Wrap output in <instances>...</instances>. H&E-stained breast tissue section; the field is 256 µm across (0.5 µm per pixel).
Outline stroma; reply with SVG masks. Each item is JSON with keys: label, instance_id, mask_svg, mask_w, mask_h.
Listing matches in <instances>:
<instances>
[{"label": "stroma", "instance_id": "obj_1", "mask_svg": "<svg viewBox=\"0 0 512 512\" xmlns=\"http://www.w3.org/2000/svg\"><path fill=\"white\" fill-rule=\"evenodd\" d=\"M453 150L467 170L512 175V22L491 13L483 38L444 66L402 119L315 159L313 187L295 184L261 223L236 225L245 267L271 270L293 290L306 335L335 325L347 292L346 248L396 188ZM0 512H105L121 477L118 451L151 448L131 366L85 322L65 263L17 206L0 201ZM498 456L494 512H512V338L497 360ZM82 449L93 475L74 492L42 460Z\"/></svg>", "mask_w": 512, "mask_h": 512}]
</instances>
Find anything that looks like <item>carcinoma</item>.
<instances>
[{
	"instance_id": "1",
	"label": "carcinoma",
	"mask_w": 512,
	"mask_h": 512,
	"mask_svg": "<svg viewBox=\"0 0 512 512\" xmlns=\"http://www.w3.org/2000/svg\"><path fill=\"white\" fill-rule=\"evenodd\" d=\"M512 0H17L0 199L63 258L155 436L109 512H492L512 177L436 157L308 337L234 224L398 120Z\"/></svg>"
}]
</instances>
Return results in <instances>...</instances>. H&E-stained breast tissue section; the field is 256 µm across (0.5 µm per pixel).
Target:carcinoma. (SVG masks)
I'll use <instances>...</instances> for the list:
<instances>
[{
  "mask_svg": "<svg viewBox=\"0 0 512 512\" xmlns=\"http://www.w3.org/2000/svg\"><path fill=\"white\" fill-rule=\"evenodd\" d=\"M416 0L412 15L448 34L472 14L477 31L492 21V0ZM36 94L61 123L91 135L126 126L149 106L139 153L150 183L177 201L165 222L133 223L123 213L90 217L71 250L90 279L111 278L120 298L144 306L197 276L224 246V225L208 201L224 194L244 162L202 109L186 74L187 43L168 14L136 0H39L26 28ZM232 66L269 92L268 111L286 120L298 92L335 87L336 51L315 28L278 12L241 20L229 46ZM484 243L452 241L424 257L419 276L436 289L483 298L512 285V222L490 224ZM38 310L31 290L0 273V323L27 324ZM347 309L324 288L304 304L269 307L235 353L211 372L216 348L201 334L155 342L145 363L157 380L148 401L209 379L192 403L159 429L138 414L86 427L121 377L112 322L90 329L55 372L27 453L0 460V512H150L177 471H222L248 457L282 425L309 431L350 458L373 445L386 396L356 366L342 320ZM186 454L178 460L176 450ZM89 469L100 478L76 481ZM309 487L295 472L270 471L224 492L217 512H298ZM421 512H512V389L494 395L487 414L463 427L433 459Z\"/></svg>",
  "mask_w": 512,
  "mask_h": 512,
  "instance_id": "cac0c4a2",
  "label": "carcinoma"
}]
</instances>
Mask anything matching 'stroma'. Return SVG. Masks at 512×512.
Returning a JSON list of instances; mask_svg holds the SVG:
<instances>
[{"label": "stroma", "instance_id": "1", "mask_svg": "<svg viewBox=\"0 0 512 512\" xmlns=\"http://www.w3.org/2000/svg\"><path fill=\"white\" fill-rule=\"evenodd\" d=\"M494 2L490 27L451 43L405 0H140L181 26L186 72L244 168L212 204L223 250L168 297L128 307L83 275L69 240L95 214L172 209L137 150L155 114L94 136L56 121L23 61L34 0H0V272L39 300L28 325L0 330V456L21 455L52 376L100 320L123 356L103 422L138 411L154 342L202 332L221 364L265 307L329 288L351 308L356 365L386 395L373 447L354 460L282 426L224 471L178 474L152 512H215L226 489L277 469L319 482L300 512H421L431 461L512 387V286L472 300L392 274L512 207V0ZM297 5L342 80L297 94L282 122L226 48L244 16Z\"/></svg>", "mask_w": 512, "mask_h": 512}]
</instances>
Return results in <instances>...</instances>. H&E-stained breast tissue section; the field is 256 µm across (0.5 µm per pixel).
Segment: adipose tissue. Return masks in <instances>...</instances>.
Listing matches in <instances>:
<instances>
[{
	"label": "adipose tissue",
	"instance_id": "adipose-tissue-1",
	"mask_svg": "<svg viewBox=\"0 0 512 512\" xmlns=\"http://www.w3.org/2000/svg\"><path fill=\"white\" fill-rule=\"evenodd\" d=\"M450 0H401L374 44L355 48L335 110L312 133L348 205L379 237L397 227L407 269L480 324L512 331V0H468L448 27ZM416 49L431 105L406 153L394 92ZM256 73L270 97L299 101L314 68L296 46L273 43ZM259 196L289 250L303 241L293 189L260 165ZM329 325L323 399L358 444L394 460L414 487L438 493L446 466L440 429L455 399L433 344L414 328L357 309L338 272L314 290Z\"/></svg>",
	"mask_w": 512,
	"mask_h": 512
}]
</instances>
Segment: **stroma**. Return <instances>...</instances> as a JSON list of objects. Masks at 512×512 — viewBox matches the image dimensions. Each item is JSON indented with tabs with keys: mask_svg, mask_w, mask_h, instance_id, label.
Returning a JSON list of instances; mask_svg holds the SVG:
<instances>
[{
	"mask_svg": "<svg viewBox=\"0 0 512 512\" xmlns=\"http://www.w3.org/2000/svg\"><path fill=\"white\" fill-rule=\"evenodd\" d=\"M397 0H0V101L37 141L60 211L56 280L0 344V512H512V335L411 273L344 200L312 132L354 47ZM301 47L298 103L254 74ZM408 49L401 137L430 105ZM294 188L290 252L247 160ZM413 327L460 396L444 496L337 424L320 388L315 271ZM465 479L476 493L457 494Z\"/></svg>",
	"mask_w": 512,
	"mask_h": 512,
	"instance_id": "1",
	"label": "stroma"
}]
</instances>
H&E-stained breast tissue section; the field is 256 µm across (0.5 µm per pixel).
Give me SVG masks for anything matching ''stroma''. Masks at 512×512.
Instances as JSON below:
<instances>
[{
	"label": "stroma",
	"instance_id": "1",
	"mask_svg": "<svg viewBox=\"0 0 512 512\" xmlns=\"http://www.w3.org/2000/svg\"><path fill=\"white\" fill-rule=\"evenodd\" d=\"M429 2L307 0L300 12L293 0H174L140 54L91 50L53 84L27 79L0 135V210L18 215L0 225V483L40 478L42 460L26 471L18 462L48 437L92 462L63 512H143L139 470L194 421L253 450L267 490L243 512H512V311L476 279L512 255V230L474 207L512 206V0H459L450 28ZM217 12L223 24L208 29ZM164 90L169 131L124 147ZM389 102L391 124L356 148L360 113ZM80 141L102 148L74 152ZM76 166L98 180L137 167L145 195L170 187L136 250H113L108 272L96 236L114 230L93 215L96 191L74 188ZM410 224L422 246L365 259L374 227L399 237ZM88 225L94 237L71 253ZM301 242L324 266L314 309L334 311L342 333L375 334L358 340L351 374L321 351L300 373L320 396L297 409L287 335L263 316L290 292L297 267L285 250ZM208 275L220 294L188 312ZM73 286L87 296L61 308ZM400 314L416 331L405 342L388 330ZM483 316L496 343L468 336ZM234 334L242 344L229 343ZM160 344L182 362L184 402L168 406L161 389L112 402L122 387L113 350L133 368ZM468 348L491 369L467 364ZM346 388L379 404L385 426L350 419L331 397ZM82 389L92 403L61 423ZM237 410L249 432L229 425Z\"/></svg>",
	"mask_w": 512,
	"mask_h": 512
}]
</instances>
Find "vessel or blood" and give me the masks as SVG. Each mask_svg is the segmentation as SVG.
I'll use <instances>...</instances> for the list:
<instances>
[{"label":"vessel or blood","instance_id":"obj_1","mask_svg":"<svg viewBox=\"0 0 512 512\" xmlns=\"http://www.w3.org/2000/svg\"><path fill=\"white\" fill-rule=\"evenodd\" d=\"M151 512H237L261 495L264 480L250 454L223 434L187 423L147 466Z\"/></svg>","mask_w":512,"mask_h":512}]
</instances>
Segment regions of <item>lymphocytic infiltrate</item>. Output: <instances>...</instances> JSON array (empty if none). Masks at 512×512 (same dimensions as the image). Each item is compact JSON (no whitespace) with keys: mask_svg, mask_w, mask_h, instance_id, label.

◇ ◇ ◇ ◇ ◇ ◇ ◇

▶ **Exercise objective**:
Each line above that includes "breast" should be shown.

▶ **Exercise solution**:
Wrap output in <instances>...</instances>. H&E-stained breast tissue section; the field is 256 µm across (0.5 µm per pixel).
Return results in <instances>...</instances>. H&E-stained breast tissue section; the field is 256 µm across (0.5 µm per pixel).
Return results in <instances>...</instances>. H&E-stained breast tissue section; the field is 256 µm across (0.5 µm per pixel).
H&E-stained breast tissue section; the field is 256 µm across (0.5 µm per pixel).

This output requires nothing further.